**What is being asked:** Output the data below exactly, images excluded.

[Spatial object tracking data]
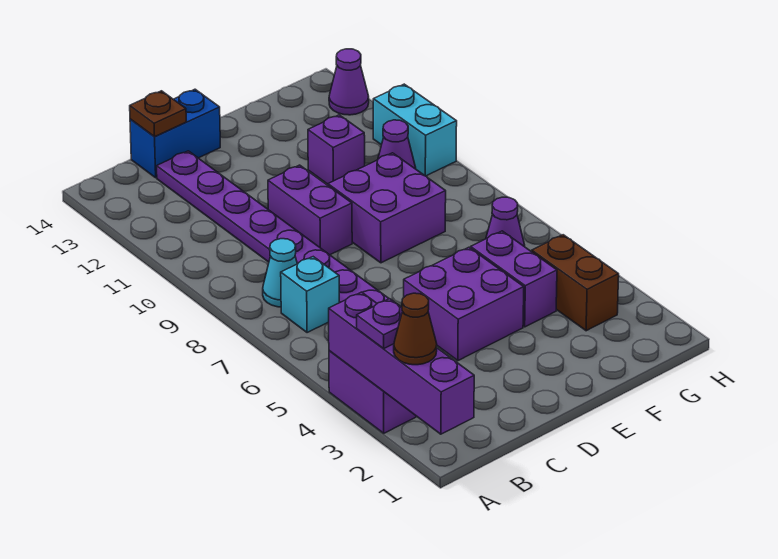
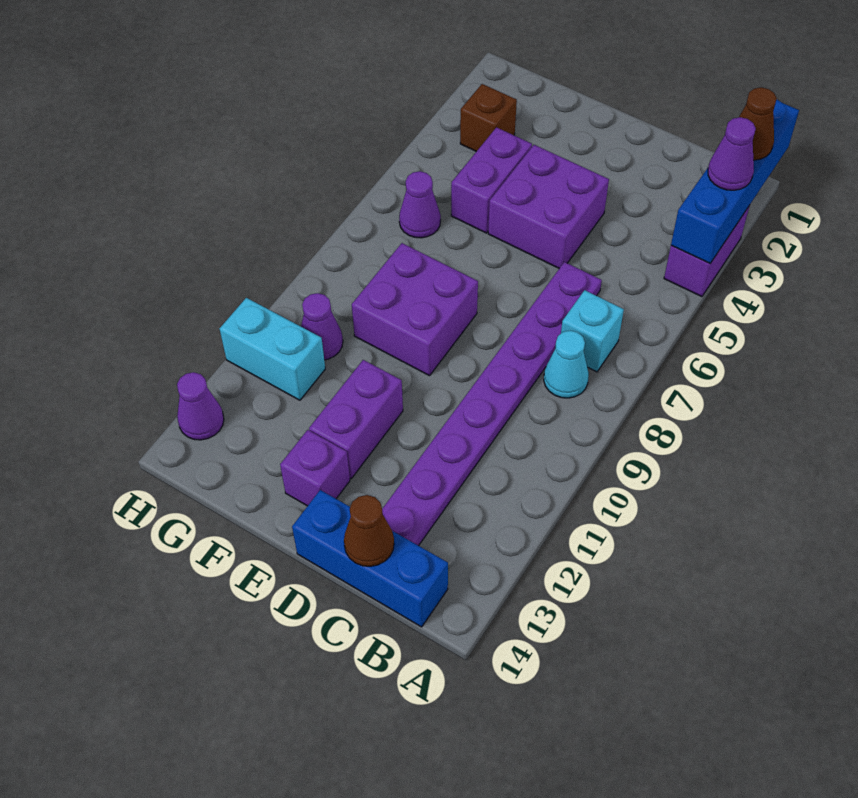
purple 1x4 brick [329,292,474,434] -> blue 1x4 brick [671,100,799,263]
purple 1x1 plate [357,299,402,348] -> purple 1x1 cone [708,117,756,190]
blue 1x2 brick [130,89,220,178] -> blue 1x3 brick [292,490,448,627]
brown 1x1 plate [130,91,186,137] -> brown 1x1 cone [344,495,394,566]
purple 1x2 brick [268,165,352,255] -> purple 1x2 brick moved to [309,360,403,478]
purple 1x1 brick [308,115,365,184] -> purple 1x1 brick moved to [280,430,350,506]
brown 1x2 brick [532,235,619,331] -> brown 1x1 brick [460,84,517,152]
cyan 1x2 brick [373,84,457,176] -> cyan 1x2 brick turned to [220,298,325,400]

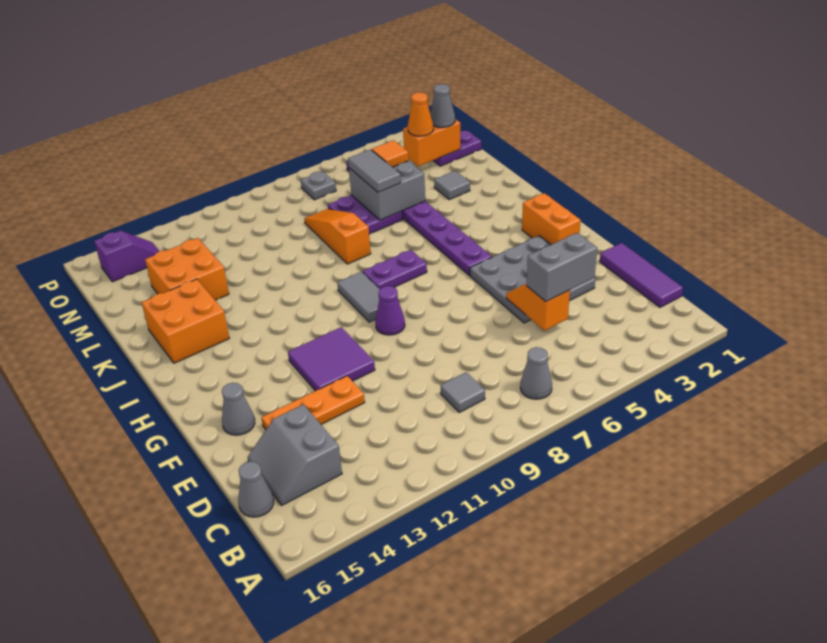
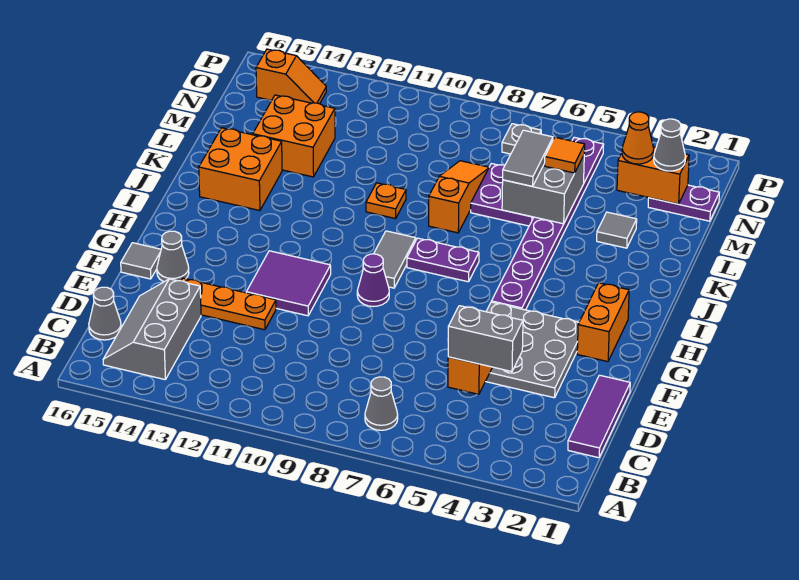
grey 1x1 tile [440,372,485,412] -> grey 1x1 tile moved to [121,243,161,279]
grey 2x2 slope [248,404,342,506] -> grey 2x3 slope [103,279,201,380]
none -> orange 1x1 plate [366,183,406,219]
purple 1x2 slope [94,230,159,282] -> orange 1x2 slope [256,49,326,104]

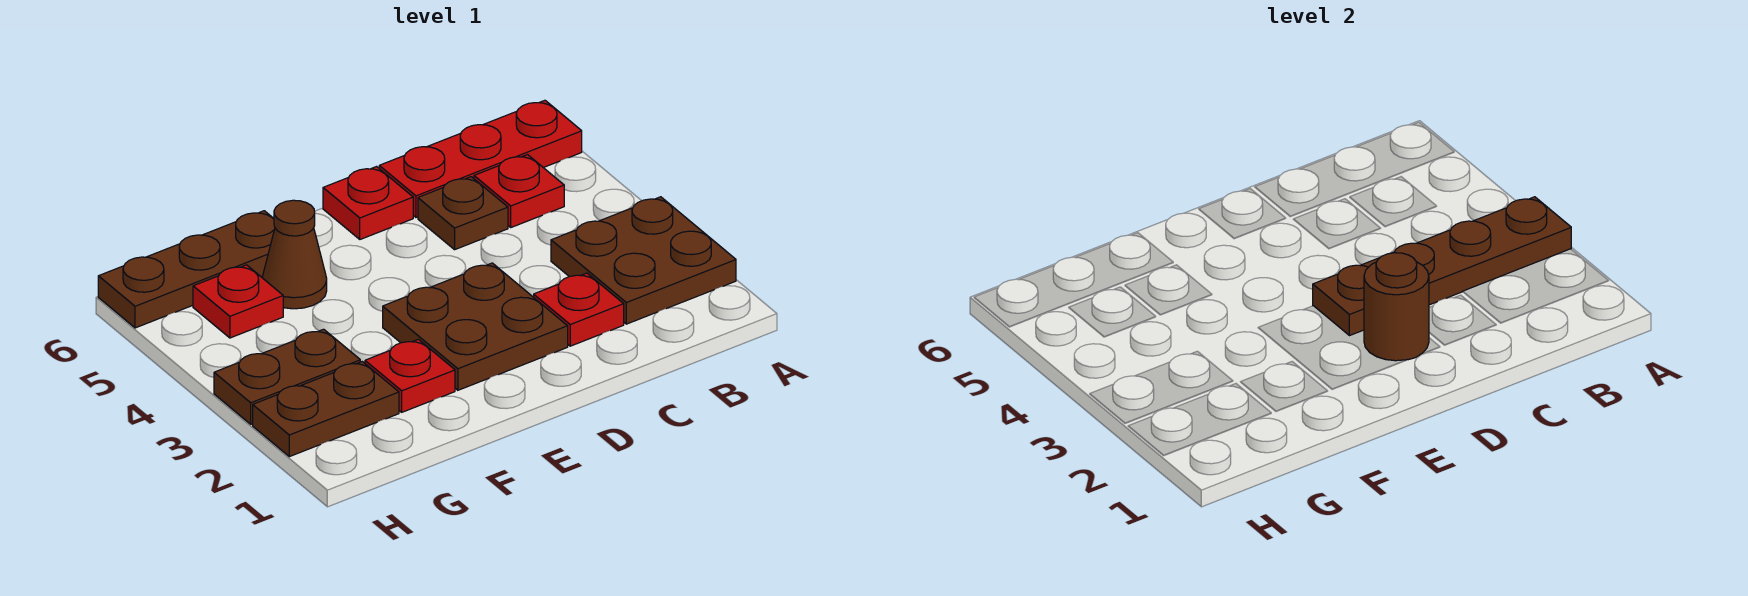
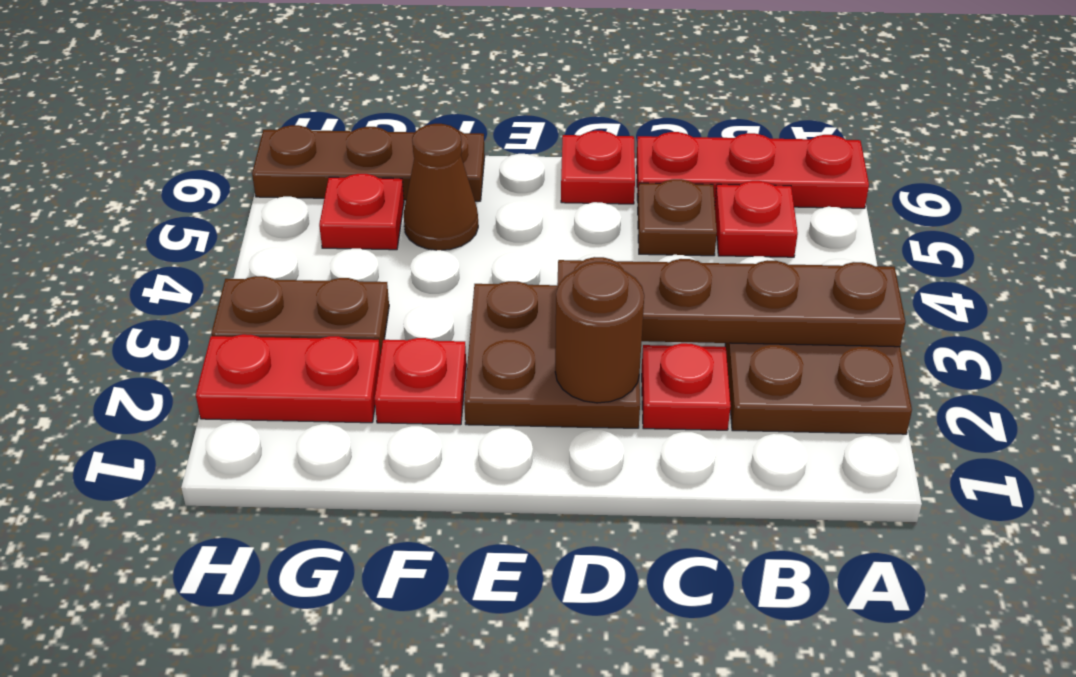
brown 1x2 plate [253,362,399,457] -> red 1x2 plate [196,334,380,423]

**Written response:**
purple 1x4 brick [329,292,474,434] -> blue 1x4 brick [671,100,799,263]
purple 1x1 plate [357,299,402,348] -> purple 1x1 cone [708,117,756,190]
blue 1x2 brick [130,89,220,178] -> blue 1x3 brick [292,490,448,627]
brown 1x1 plate [130,91,186,137] -> brown 1x1 cone [344,495,394,566]
purple 1x2 brick [268,165,352,255] -> purple 1x2 brick moved to [309,360,403,478]
purple 1x1 brick [308,115,365,184] -> purple 1x1 brick moved to [280,430,350,506]
brown 1x2 brick [532,235,619,331] -> brown 1x1 brick [460,84,517,152]
cyan 1x2 brick [373,84,457,176] -> cyan 1x2 brick turned to [220,298,325,400]

grey 1x1 tile [440,372,485,412] -> grey 1x1 tile moved to [121,243,161,279]
grey 2x2 slope [248,404,342,506] -> grey 2x3 slope [103,279,201,380]
none -> orange 1x1 plate [366,183,406,219]
purple 1x2 slope [94,230,159,282] -> orange 1x2 slope [256,49,326,104]

brown 1x2 plate [253,362,399,457] -> red 1x2 plate [196,334,380,423]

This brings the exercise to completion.